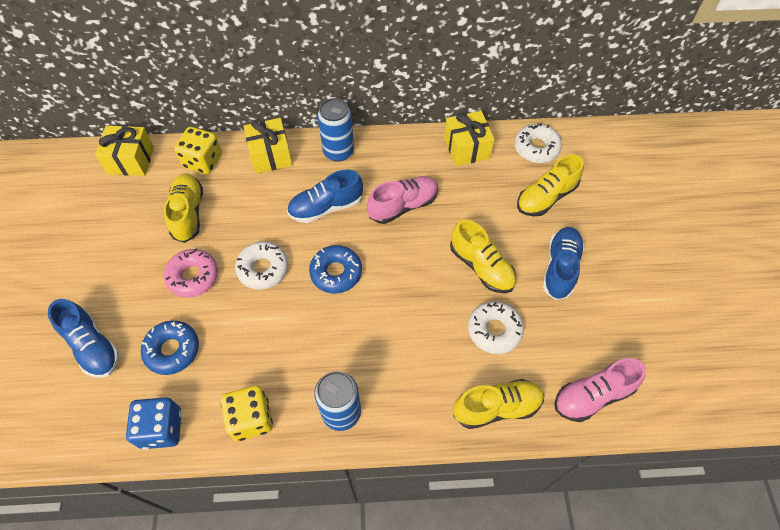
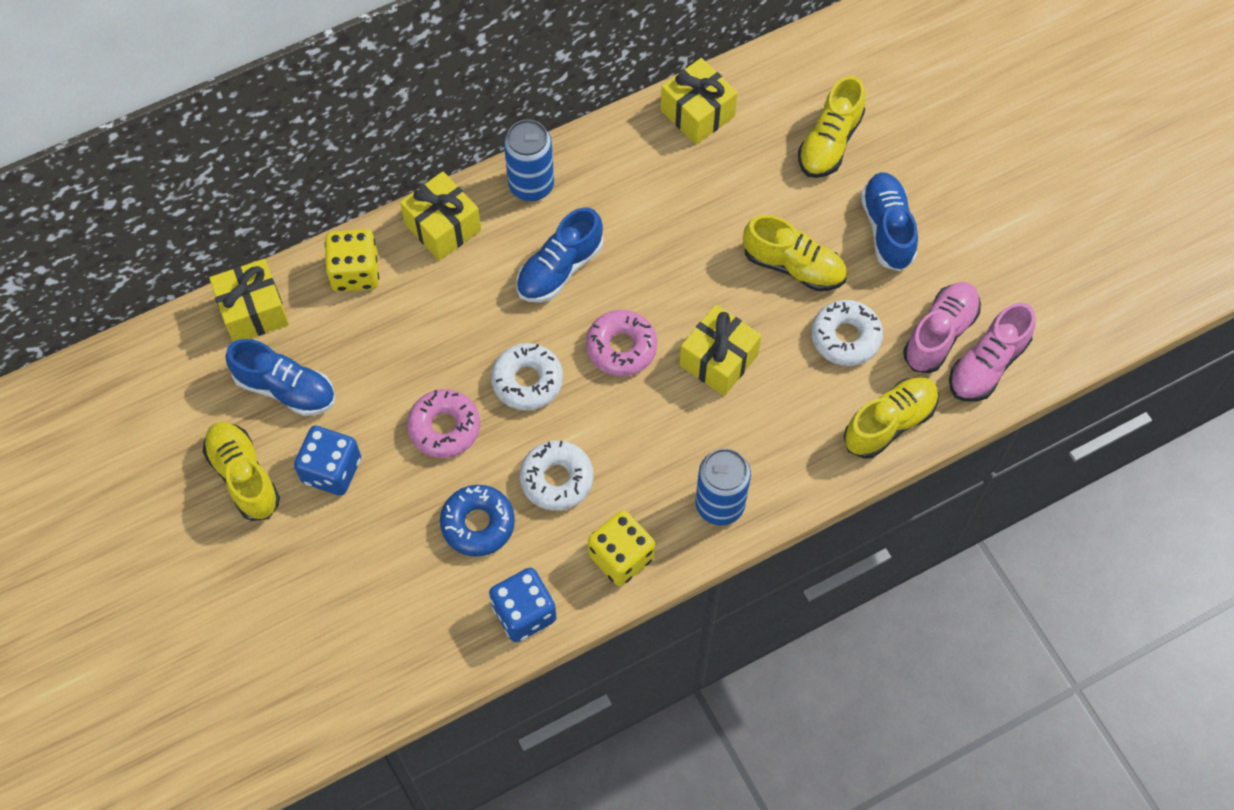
camera: 25 degrees left, 5 degrees up
(92, 346) = (376, 562): blue shoe -> blue shoe (285, 388)
(108, 273) = (331, 470): none -> blue dice
(188, 213) = (383, 351): yellow shoe -> yellow shoe (244, 476)
(336, 273) = (621, 347): blue donut -> pink donut
(396, 308) = (718, 360): none -> yellow gift
(403, 206) = (657, 226): pink shoe -> pink shoe (939, 334)
(536, 148) = (786, 77): white donut -> white donut (556, 479)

===============

Leaving the pictures out, output all of the listing exactly.

→ **Exercise answer**:
camera: 25 degrees left, 5 degrees up
(92, 346) = (376, 562): blue shoe -> blue shoe (285, 388)
(108, 273) = (331, 470): none -> blue dice
(188, 213) = (383, 351): yellow shoe -> yellow shoe (244, 476)
(336, 273) = (621, 347): blue donut -> pink donut
(396, 308) = (718, 360): none -> yellow gift
(403, 206) = (657, 226): pink shoe -> pink shoe (939, 334)
(536, 148) = (786, 77): white donut -> white donut (556, 479)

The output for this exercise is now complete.